• Given data
━━━━━━━━━━━━━━━━━━━━━━━━━━━━━━

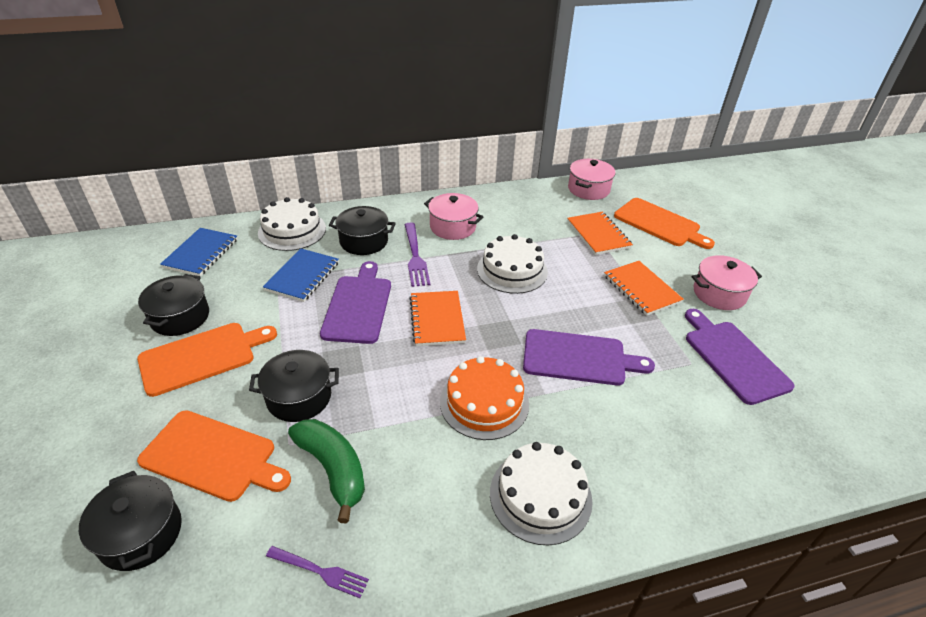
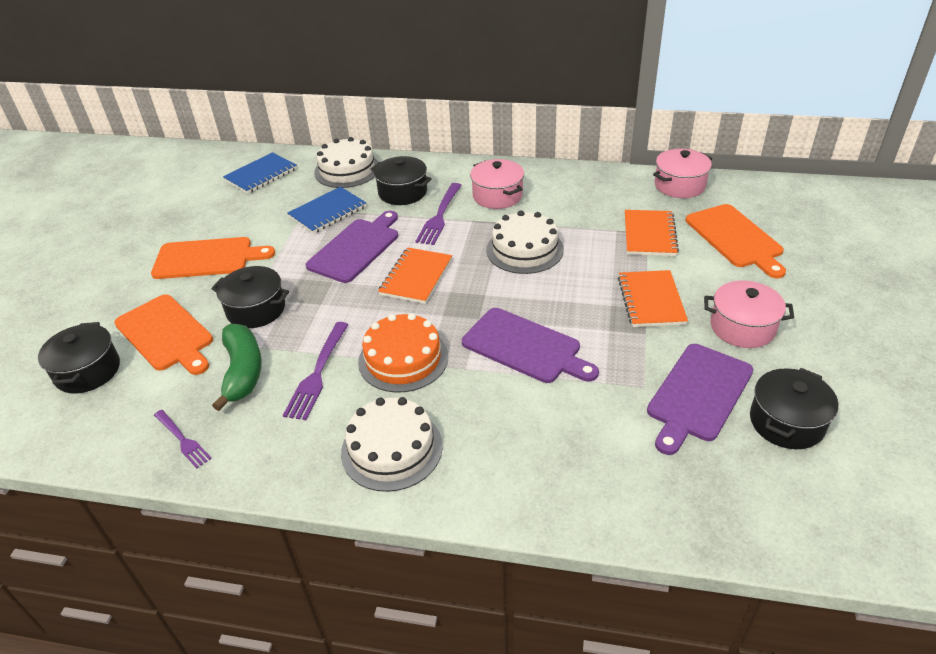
camera: 30 degrees right, 0 degrees up
black pot [138,274,209,336] -> black pot moved to [750,368,838,449]
purple cutting board [685,309,795,405] -> purple cutting board turned 150 degrees counterclockwise [647,344,753,455]
none -> purple fork [283,322,349,420]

━━━━━━━━━━━━━━━━━━━━━━━━━━━━━━

• Task statement
The word "degrees" is the filter: copy every line of the listing above that contains it.

• Your solution
camera: 30 degrees right, 0 degrees up
purple cutting board [685,309,795,405] -> purple cutting board turned 150 degrees counterclockwise [647,344,753,455]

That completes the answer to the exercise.